Source records ▸
++++++
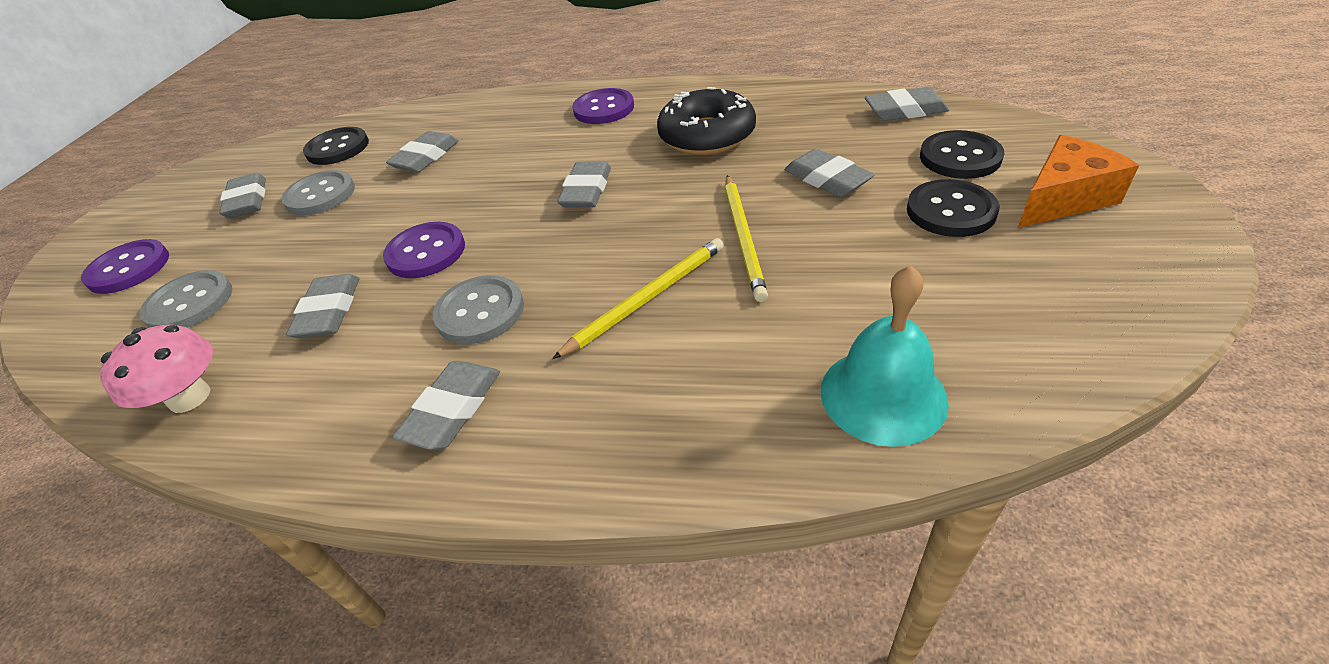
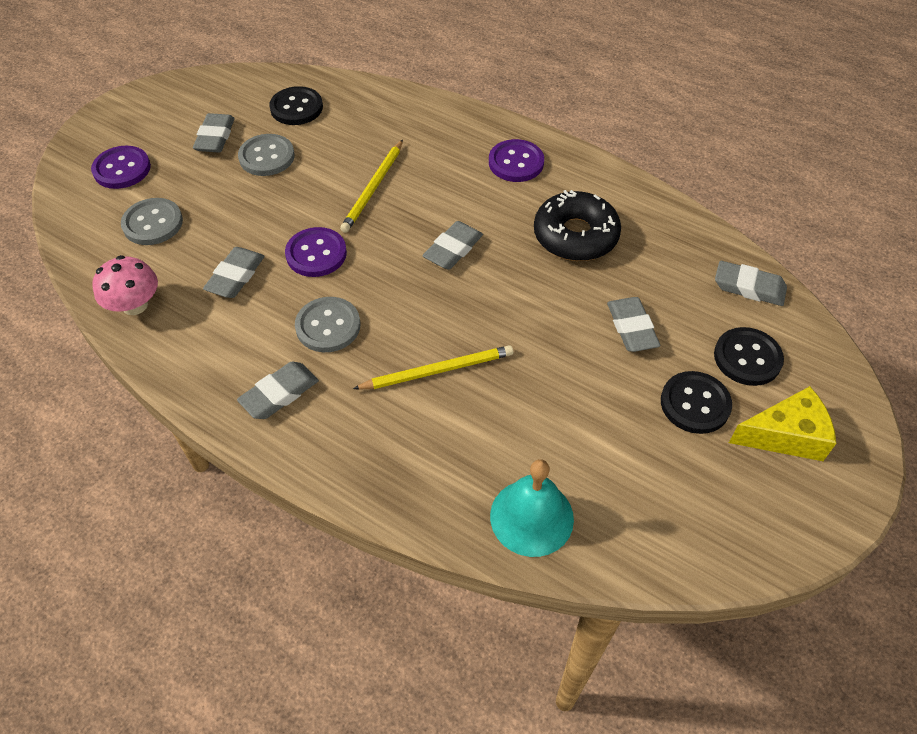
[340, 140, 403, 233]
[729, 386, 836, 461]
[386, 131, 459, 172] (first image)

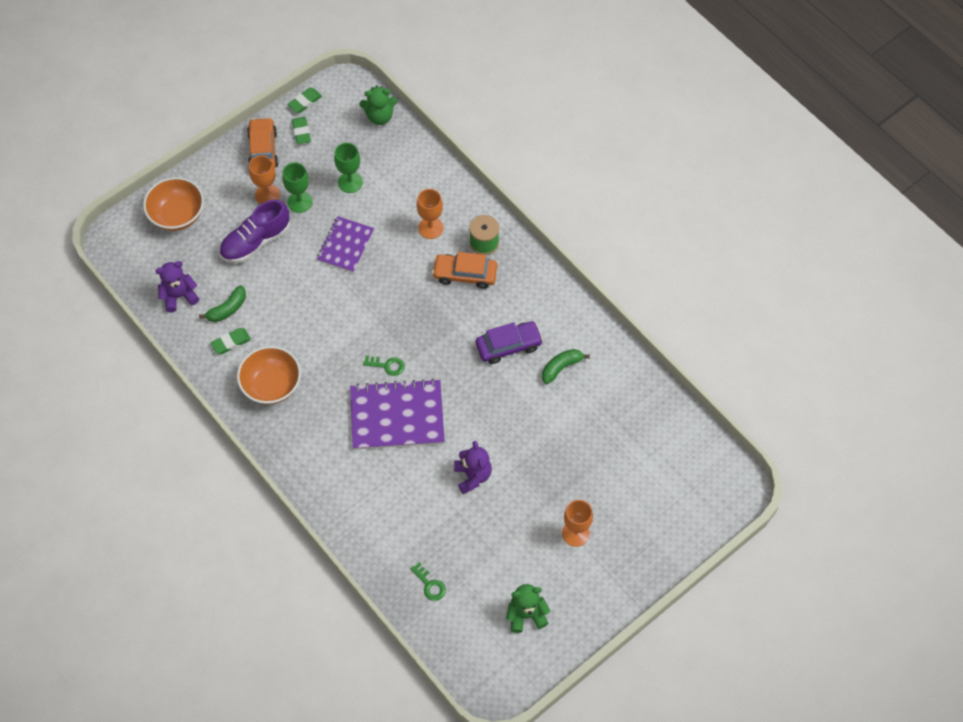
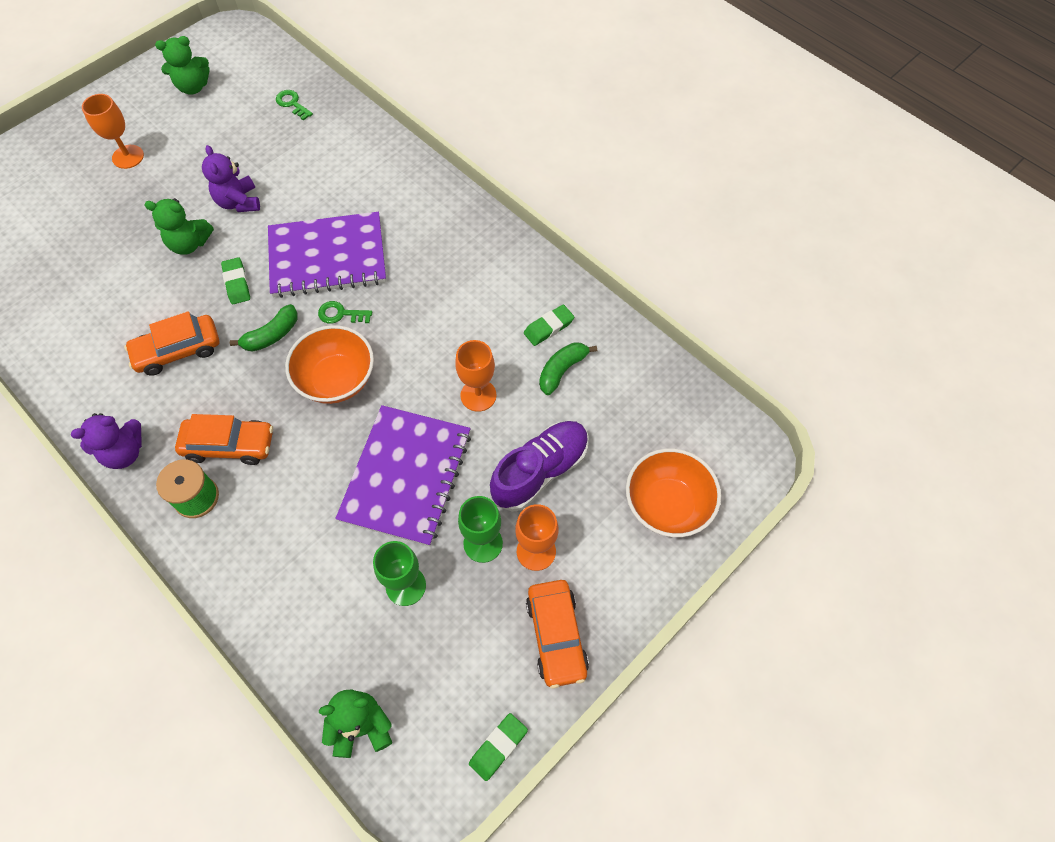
[71, 413, 142, 469]
[124, 311, 219, 376]
[144, 198, 214, 255]
[221, 257, 250, 304]
[230, 304, 298, 352]
[285, 325, 374, 404]
[335, 405, 471, 546]
[455, 340, 496, 412]

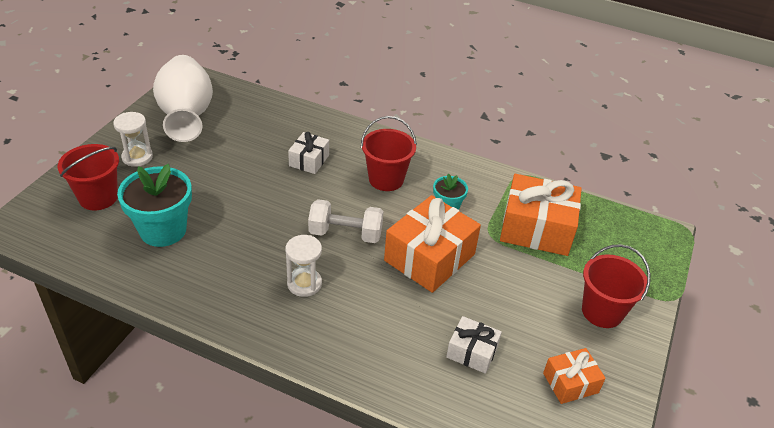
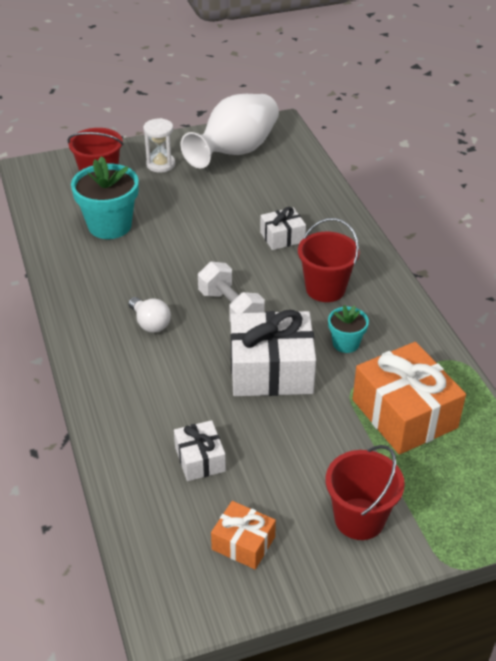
[128, 297, 171, 333]
[230, 310, 316, 396]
++++++
Your task ▸
Give the listing above again word for word, without its pictures.

Output below ▸
[340, 140, 403, 233]
[729, 386, 836, 461]
[386, 131, 459, 172] (first image)

[71, 413, 142, 469]
[124, 311, 219, 376]
[144, 198, 214, 255]
[221, 257, 250, 304]
[230, 304, 298, 352]
[285, 325, 374, 404]
[335, 405, 471, 546]
[455, 340, 496, 412]

[128, 297, 171, 333]
[230, 310, 316, 396]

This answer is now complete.